The expected result is the material below, reproduced exactly from its first line through the line containing "R4: none -> 30k (N6, N13)".

RECORDS:
┌──

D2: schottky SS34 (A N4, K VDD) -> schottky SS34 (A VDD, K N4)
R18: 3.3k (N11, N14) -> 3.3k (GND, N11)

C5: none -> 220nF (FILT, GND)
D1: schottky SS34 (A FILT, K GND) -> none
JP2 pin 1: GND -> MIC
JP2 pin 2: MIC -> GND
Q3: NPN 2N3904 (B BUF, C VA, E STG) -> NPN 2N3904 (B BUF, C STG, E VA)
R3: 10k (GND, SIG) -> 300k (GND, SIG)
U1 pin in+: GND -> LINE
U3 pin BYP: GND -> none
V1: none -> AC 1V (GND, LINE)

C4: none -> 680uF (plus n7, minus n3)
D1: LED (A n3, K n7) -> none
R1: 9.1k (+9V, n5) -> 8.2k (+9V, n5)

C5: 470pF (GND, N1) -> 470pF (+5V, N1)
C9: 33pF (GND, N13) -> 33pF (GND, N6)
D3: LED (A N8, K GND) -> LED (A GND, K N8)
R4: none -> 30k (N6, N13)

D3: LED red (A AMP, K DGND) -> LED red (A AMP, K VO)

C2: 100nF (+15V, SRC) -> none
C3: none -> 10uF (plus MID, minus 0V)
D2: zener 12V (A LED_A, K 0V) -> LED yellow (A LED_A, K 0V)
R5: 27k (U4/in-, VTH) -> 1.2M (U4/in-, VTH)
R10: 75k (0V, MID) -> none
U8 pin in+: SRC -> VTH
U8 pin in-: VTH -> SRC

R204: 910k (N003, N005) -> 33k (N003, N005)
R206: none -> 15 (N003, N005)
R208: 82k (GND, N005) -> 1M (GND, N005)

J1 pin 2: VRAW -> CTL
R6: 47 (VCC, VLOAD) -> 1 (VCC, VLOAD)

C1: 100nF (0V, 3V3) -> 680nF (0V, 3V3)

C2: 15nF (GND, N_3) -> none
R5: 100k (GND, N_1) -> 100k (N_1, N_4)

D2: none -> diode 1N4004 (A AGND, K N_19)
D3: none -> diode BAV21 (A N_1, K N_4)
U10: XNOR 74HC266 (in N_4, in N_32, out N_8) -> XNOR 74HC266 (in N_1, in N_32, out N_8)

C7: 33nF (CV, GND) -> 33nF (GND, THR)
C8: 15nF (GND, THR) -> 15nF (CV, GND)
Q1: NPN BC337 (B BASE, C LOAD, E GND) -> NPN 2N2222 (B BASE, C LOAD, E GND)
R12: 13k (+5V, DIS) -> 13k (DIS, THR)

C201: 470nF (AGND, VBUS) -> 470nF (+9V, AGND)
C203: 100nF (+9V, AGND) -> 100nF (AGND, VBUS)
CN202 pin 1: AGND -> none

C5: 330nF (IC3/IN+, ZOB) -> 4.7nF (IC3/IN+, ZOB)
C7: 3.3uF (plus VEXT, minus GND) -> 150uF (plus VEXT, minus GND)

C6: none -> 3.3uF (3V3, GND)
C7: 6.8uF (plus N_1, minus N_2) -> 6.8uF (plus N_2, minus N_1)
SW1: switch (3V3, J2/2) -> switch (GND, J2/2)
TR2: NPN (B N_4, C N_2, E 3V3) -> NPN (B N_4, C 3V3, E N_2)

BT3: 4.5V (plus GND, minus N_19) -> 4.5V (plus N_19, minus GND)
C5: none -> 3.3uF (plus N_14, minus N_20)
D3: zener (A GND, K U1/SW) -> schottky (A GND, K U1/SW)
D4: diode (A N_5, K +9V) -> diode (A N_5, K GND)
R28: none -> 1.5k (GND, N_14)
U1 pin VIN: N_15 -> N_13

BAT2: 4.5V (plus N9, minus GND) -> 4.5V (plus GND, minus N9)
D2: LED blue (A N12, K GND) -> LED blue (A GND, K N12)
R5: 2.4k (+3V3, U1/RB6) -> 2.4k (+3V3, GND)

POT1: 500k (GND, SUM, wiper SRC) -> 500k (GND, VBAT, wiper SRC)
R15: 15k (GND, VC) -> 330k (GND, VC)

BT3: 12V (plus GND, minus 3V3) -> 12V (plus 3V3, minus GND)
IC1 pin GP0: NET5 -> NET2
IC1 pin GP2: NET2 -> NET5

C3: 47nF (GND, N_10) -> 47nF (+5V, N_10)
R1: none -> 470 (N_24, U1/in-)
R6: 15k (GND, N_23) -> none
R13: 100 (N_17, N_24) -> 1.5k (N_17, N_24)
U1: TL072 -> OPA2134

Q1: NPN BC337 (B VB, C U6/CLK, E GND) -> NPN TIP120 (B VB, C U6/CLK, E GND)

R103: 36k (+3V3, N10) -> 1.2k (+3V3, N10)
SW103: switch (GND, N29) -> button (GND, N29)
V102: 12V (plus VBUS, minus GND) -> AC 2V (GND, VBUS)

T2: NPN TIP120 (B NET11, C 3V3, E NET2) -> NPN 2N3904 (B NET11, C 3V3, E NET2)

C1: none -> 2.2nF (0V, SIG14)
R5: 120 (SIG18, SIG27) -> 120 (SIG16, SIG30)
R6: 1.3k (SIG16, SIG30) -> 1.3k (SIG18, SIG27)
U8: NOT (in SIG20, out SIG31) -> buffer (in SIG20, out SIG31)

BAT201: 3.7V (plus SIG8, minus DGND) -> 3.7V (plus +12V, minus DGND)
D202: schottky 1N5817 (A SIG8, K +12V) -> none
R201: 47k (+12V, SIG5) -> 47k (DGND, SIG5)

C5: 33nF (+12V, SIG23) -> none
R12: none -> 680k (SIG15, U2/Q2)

└──

WRITTEN ANSWER:
D2: schottky SS34 (A N4, K VDD) -> schottky SS34 (A VDD, K N4)
R18: 3.3k (N11, N14) -> 3.3k (GND, N11)

C5: none -> 220nF (FILT, GND)
D1: schottky SS34 (A FILT, K GND) -> none
JP2 pin 1: GND -> MIC
JP2 pin 2: MIC -> GND
Q3: NPN 2N3904 (B BUF, C VA, E STG) -> NPN 2N3904 (B BUF, C STG, E VA)
R3: 10k (GND, SIG) -> 300k (GND, SIG)
U1 pin in+: GND -> LINE
U3 pin BYP: GND -> none
V1: none -> AC 1V (GND, LINE)

C4: none -> 680uF (plus n7, minus n3)
D1: LED (A n3, K n7) -> none
R1: 9.1k (+9V, n5) -> 8.2k (+9V, n5)

C5: 470pF (GND, N1) -> 470pF (+5V, N1)
C9: 33pF (GND, N13) -> 33pF (GND, N6)
D3: LED (A N8, K GND) -> LED (A GND, K N8)
R4: none -> 30k (N6, N13)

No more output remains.